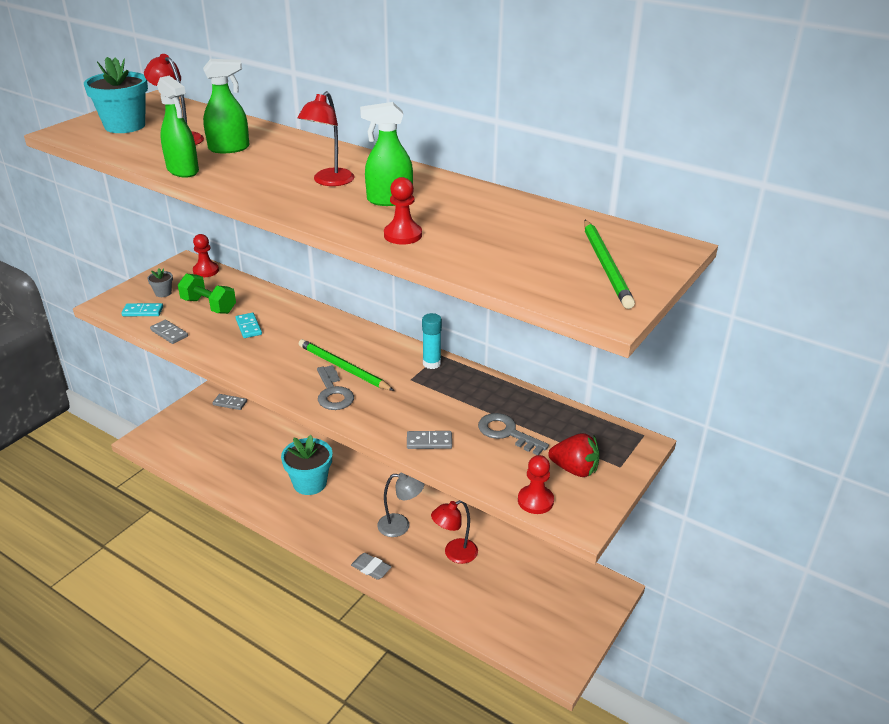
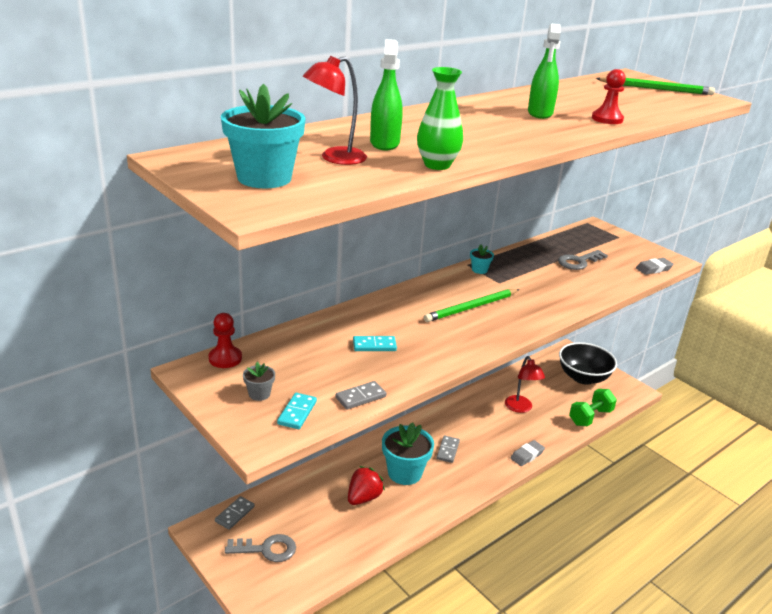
camera: 75 degrees left, 5 degrees down
(183, 170) = (437, 165): green spray bottle -> green vase
(209, 306) = (313, 365): green dumbbell -> green dumbbell (590, 417)
(329, 181) = (493, 123): red lamp -> none
(333, 393) = (509, 318): grey key -> grey key (267, 549)
(400, 526) = (480, 428): grey lamp -> none
(429, 442) = (585, 291): grey domino -> grey domino (448, 450)
(431, 363) = (479, 270): turquoise glue stick -> turquoise flower pot
(535, 501) = (653, 269): red pawn -> grey eraser
(556, 609) = (583, 377): none -> black bowl
(574, 469) = (621, 250): red strawberry -> red strawberry (363, 498)

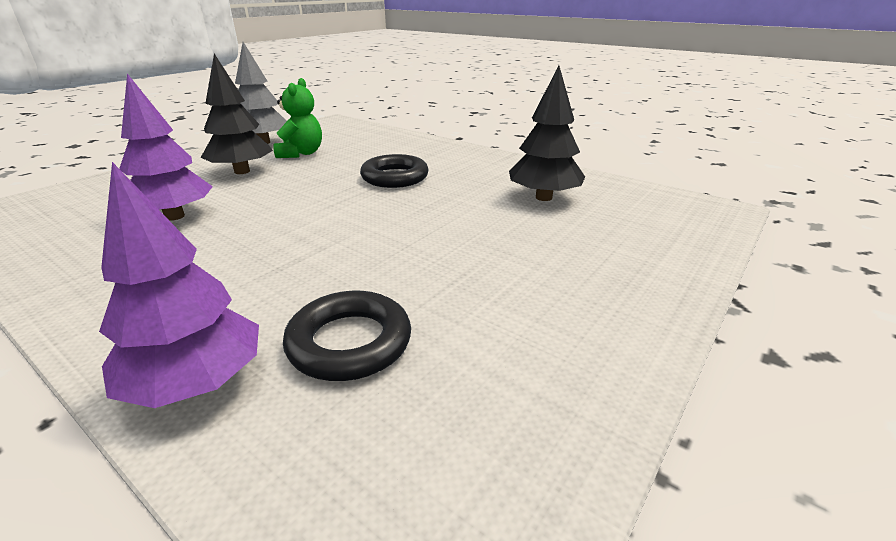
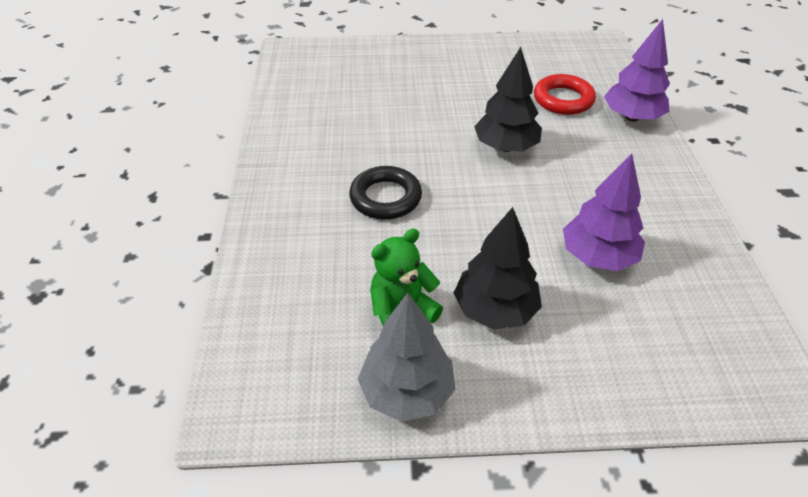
camera: 130 degrees left, 15 degrees up
(349, 342) = (563, 99): black ring -> red ring
(544, 197) = (341, 111): black tree -> black tree (505, 147)

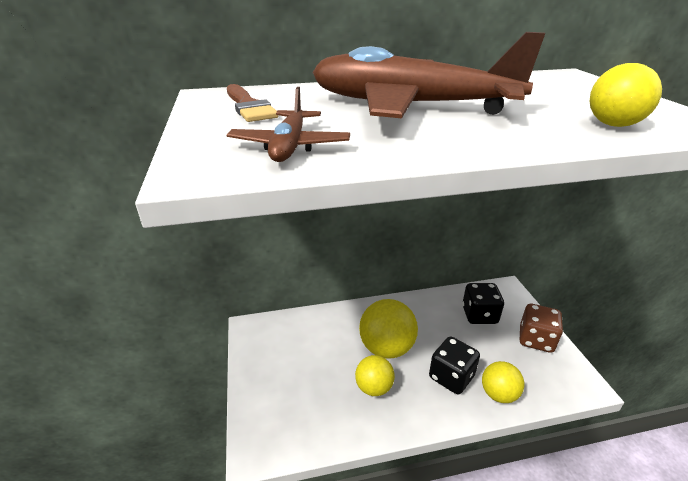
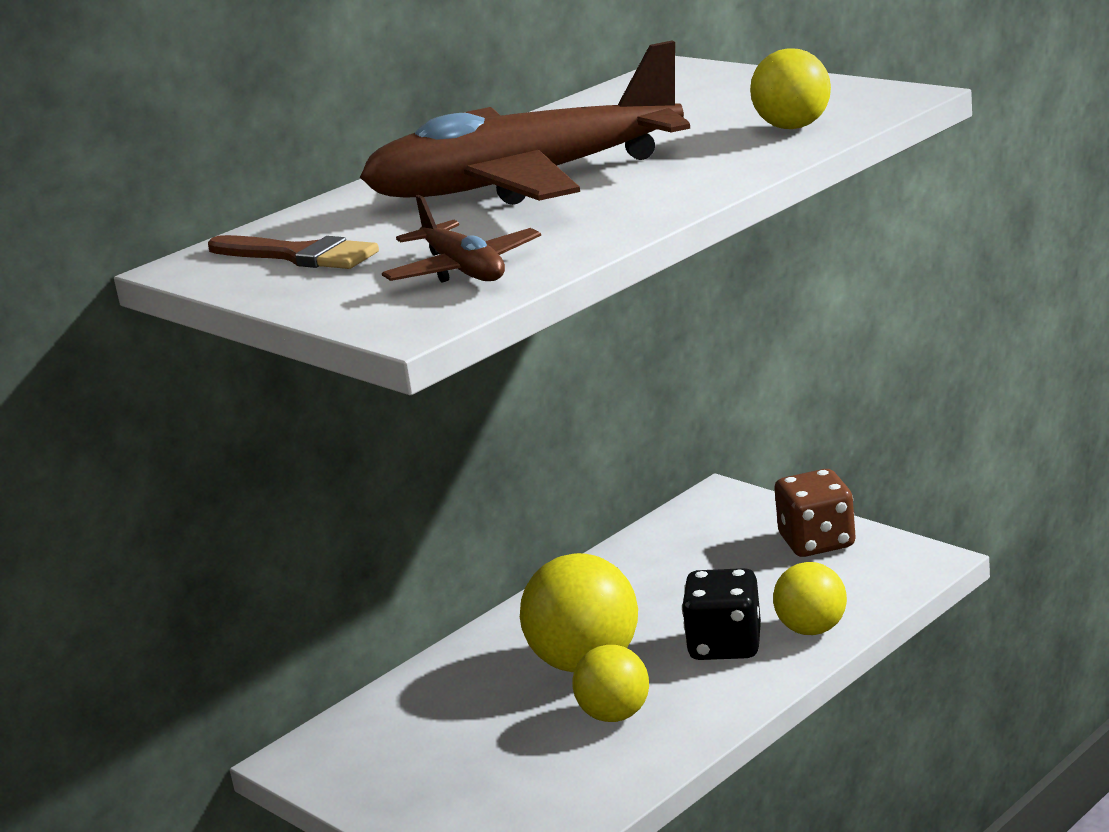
camera: 30 degrees left, 10 degrees down
(479, 315) = (702, 552): black dice -> none

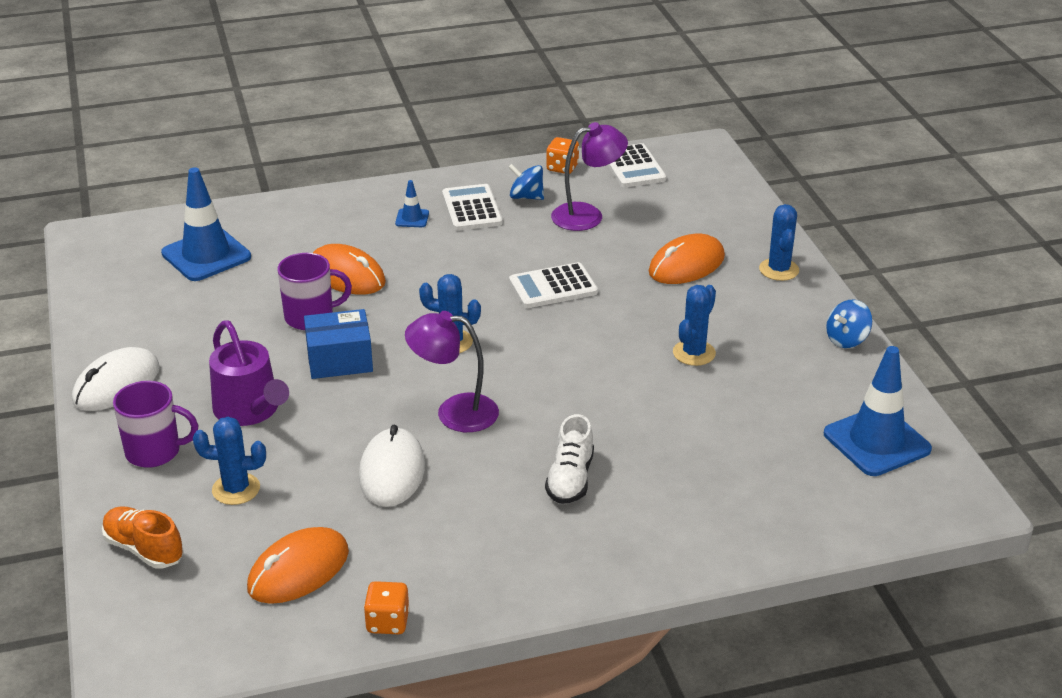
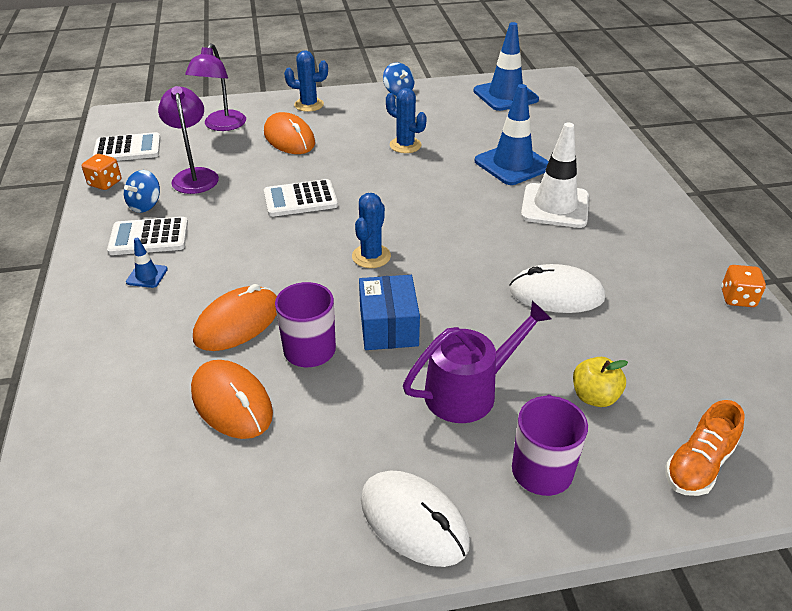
camera: 85 degrees left, 5 degrees up
(206, 255) = (146, 447): blue traffic cone -> blue traffic cone (512, 164)
(236, 489) = (594, 396): blue cactus -> yellow apple
(298, 570) = (695, 350): orange mouse -> orange mouse (231, 402)
(454, 412) = (474, 258): purple lamp -> purple lamp (221, 126)
(553, 287) = (300, 199): white calculator -> white calculator turned 90 degrees clockwise
(570, 479) = (555, 206): white shoe -> white traffic cone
-------
• [WORK ITEM]: Search term "grey": count the lines of the listing in which it appears, and give the number with nothing further.

• [OUTPUT BELOW]: 4